WHAT THE TASK REQUIRES -
Where a line holds the word "pink", copy it from the records.

DATA -

++++++

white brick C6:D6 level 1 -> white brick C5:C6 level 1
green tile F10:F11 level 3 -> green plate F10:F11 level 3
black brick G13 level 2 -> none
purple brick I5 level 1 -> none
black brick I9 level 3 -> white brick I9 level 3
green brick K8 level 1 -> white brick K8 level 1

++++++

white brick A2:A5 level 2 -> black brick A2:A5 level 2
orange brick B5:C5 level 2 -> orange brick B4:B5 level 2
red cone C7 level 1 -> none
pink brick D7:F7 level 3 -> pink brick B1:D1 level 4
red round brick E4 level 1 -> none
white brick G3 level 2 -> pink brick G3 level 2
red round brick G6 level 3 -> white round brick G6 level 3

++++++

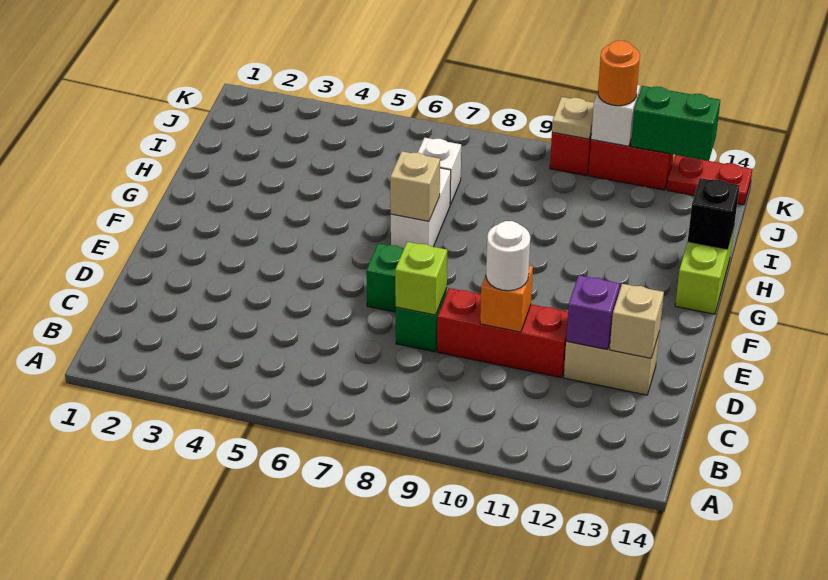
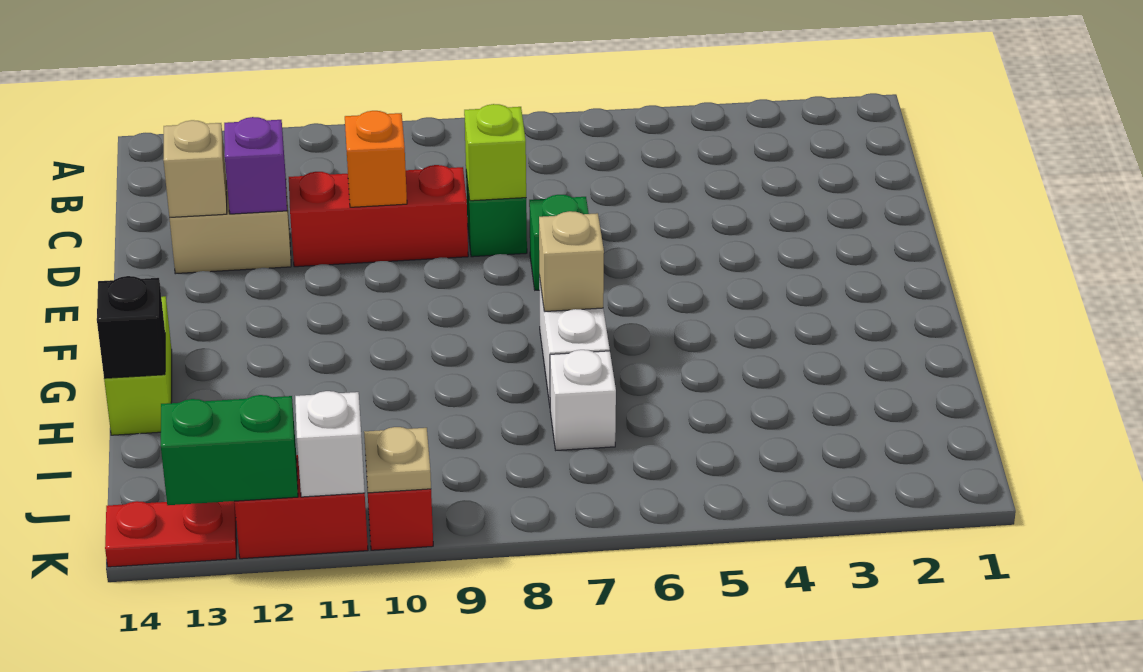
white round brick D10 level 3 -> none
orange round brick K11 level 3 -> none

++++++

WRITTEN RESPONSE -
pink brick D7:F7 level 3 -> pink brick B1:D1 level 4
white brick G3 level 2 -> pink brick G3 level 2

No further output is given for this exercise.